- [Instructions to follow]: Copy out the items from the line containing "Damascus: 6:51 -> 4:51" through the last line, including both, and leave out the pictures.

- [Dataset records]:

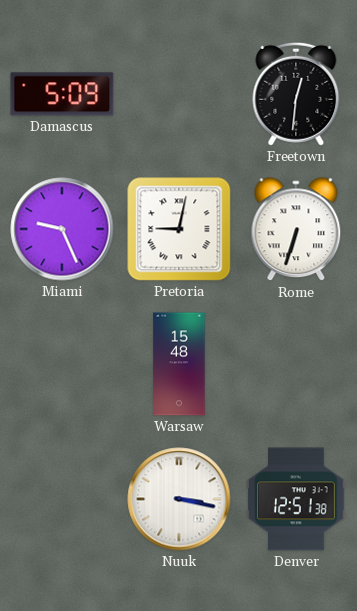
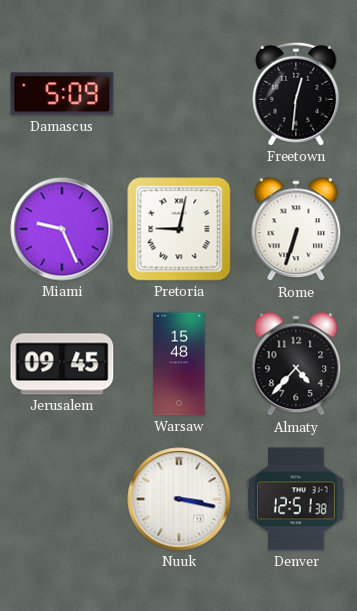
Jerusalem: none -> 09:45
Almaty: none -> 4:37
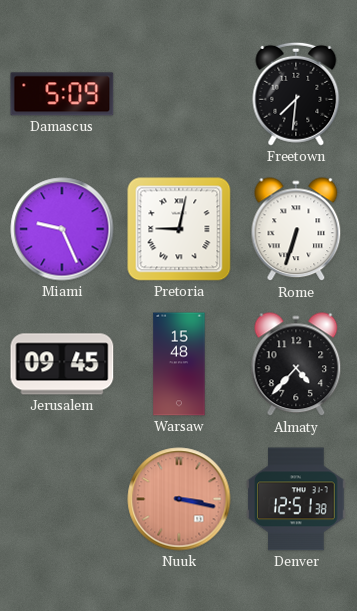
Freetown: 12:31 -> 7:31
Nuuk dial: white -> salmon
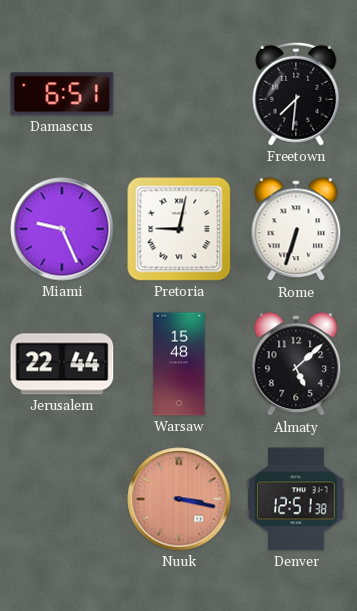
Damascus: 5:09 -> 6:51
Jerusalem: 09:45 -> 22:44
Almaty: 4:37 -> 5:08
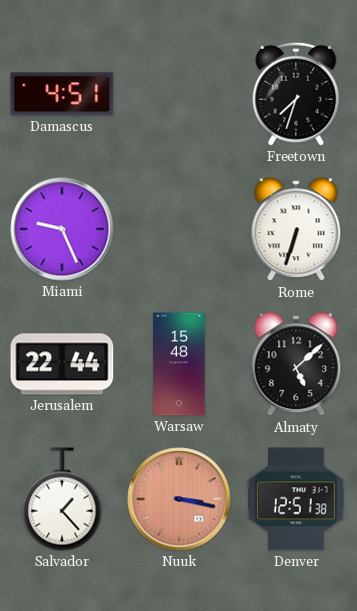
Damascus: 6:51 -> 4:51
Freetown: 7:31 -> 7:33
Pretoria: 9:02 -> none
Salvador: none -> 1:23
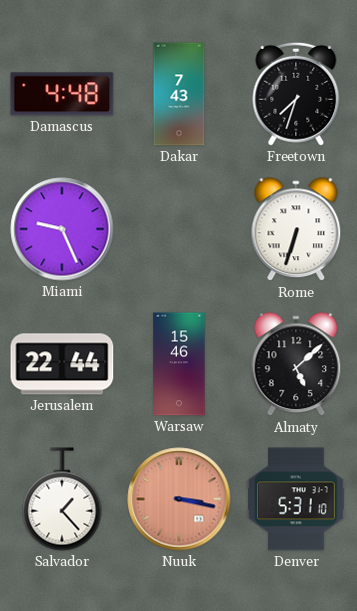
Damascus: 4:51 -> 4:48
Dakar: none -> 7:43
Warsaw: 15:48 -> 15:46
Denver: 12:51 -> 5:31
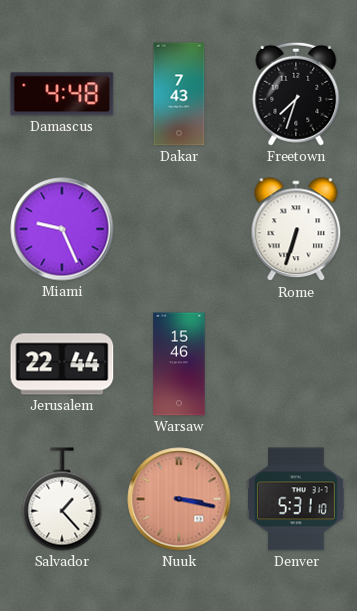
Almaty: 5:08 -> none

- [Solution below]:
Damascus: 6:51 -> 4:51
Freetown: 7:31 -> 7:33
Pretoria: 9:02 -> none
Salvador: none -> 1:23
Damascus: 4:51 -> 4:48
Dakar: none -> 7:43
Warsaw: 15:48 -> 15:46
Denver: 12:51 -> 5:31
Almaty: 5:08 -> none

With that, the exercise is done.